◆ **Data section**
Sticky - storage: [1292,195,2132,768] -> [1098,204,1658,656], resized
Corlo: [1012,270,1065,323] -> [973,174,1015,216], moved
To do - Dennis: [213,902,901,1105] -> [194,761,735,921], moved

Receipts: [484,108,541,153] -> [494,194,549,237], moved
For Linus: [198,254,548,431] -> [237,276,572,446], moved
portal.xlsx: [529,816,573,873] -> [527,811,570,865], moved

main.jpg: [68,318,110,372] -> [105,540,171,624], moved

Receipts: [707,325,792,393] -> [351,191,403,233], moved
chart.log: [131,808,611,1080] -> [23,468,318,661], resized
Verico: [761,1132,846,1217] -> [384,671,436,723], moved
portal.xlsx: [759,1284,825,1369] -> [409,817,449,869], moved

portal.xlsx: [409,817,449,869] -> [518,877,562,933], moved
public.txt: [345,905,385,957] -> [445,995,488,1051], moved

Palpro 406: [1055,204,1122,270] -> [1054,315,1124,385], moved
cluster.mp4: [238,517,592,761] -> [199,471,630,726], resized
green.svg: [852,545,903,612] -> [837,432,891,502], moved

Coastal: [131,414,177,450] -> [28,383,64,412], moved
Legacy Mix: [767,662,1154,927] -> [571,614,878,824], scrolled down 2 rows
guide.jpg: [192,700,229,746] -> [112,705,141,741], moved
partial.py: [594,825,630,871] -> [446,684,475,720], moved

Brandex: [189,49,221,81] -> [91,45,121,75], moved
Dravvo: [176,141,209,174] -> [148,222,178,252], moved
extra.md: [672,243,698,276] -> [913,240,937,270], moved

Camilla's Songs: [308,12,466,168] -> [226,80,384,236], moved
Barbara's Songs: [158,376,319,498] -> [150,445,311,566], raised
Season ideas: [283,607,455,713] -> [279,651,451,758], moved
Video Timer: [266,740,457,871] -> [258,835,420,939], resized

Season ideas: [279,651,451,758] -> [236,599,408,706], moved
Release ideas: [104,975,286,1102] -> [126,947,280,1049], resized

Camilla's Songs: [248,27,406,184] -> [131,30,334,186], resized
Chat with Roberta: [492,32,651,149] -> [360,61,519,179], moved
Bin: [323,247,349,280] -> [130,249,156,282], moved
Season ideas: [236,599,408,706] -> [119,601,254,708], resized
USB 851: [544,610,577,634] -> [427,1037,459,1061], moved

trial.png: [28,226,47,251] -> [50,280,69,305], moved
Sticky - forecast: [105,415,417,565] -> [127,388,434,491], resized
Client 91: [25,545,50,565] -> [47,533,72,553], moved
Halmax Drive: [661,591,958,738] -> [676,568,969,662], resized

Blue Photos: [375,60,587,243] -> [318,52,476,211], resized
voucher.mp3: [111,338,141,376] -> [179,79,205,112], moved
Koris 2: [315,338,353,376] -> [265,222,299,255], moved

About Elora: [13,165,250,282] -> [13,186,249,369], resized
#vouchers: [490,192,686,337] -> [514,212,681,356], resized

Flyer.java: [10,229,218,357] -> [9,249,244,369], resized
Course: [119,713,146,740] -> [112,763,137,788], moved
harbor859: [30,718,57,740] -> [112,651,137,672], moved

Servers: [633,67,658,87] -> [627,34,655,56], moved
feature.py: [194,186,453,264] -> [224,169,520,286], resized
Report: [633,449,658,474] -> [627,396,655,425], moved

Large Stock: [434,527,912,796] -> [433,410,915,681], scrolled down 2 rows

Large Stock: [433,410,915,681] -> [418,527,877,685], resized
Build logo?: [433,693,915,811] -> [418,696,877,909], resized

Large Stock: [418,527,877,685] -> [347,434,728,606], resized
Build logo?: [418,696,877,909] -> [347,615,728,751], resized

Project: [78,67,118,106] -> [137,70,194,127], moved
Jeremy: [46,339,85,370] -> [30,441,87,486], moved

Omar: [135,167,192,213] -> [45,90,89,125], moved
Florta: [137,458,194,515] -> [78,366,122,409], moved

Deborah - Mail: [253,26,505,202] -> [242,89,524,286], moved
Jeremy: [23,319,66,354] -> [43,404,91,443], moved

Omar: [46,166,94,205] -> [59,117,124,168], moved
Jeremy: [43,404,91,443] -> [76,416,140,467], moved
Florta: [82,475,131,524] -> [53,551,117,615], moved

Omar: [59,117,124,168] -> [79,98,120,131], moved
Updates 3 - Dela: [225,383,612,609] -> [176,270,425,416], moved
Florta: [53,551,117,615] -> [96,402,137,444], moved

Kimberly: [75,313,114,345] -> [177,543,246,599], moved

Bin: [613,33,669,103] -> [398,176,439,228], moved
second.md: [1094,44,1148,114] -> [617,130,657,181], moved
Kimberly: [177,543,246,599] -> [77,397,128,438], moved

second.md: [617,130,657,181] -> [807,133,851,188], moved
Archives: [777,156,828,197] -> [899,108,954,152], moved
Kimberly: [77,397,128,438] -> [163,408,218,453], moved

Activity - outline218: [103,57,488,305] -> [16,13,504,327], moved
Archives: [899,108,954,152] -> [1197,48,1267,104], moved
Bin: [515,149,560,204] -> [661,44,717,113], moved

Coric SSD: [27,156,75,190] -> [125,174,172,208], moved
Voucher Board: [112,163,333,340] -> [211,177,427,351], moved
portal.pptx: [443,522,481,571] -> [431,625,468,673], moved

◆ **Activity**
For the data above, state how many of its lines contain the word "Large", giving no other text.

◆ **Answer to this problem**
3